WORK TO COMPLETE:
Reproduce all of the lines below word for word, in their original order, and leave out any pictures.

--- Begin RECORDS TO PROCESS ---

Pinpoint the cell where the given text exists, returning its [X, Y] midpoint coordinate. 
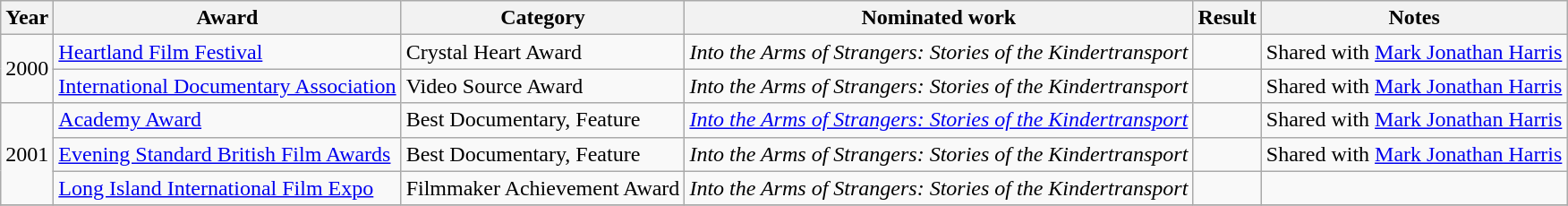
2001 [27, 154]
Category [542, 18]
Award [227, 18]
Notes [1414, 18]
Crystal Heart Award [542, 52]
International Documentary Association [227, 86]
Nominated work [939, 18]
Long Island International Film Expo [227, 188]
Evening Standard British Film Awards [227, 154]
Filmmaker Achievement Award [542, 188]
Result [1227, 18]
2000 [27, 69]
Video Source Award [542, 86]
Academy Award [227, 120]
Heartland Film Festival [227, 52]
Year [27, 18]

--- End RECORDS TO PROCESS ---

ANSWER FOR THIS EXERCISE:
Pinpoint the cell where the given text exists, returning its [X, Y] midpoint coordinate. 
2001 [27, 154]
Category [542, 18]
Award [227, 18]
Notes [1414, 18]
Crystal Heart Award [542, 52]
International Documentary Association [227, 86]
Nominated work [939, 18]
Long Island International Film Expo [227, 188]
Evening Standard British Film Awards [227, 154]
Filmmaker Achievement Award [542, 188]
Result [1227, 18]
2000 [27, 69]
Video Source Award [542, 86]
Academy Award [227, 120]
Heartland Film Festival [227, 52]
Year [27, 18]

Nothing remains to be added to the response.